(Spatial reasoning data)

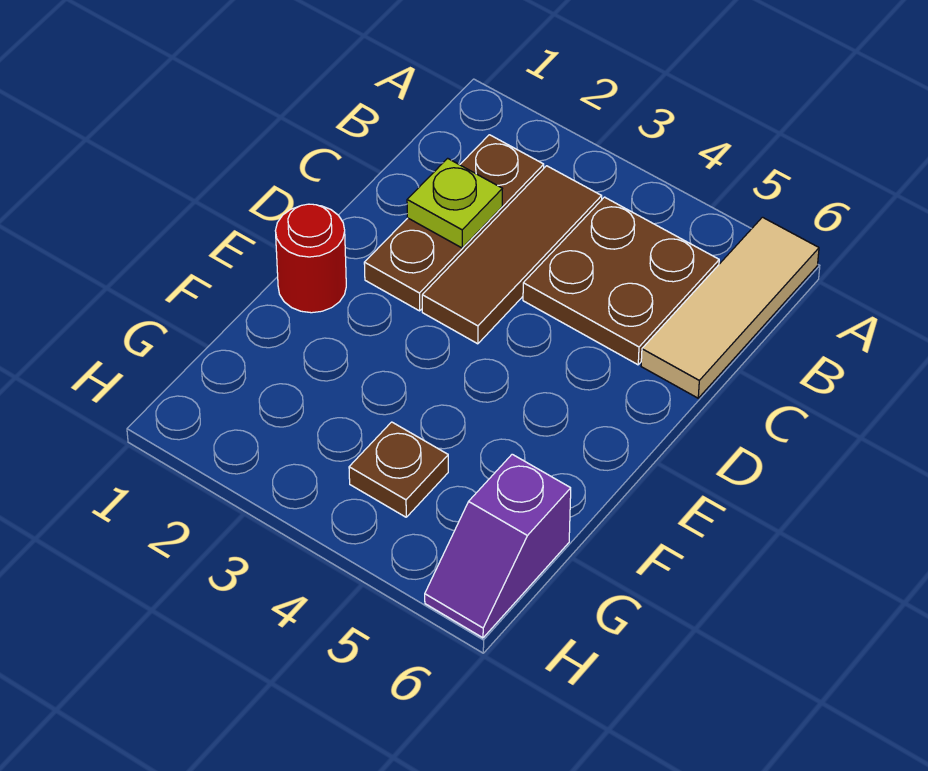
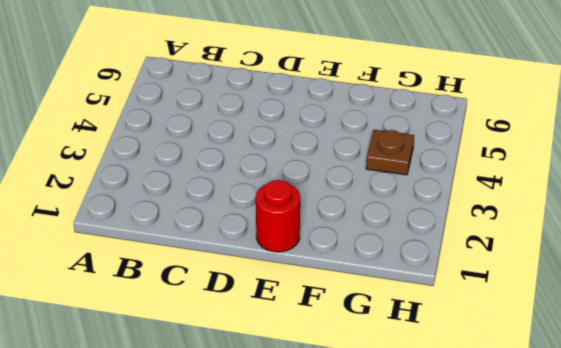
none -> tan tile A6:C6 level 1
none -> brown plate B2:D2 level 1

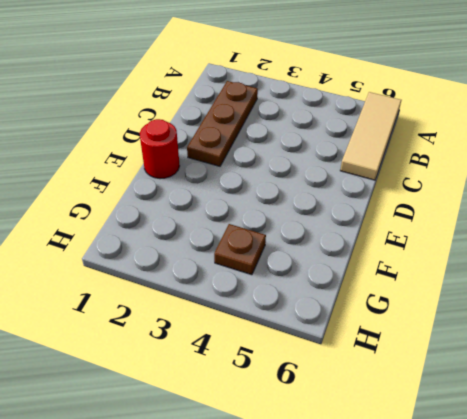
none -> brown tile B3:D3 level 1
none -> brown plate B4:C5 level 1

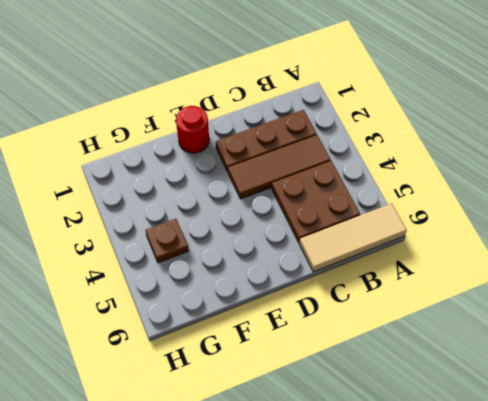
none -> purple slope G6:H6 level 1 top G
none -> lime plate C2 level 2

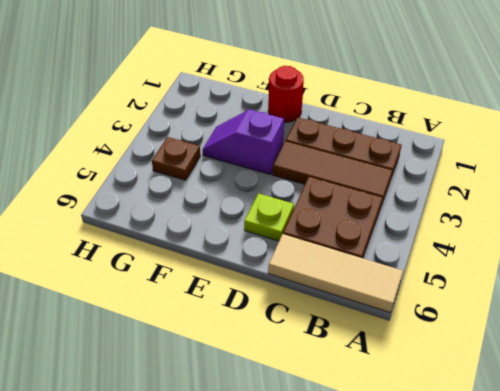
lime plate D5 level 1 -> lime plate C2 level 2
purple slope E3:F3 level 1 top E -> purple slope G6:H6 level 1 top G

TASK DETAILS. In the records, the line containing "none -> brown tile B3:D3 level 1" starts the span and the final line ends it. Output exactly that span, both ends included, with no pictures and nothing else.

OUTPUT OF THE TASK.
none -> brown tile B3:D3 level 1
none -> brown plate B4:C5 level 1

none -> purple slope G6:H6 level 1 top G
none -> lime plate C2 level 2

lime plate D5 level 1 -> lime plate C2 level 2
purple slope E3:F3 level 1 top E -> purple slope G6:H6 level 1 top G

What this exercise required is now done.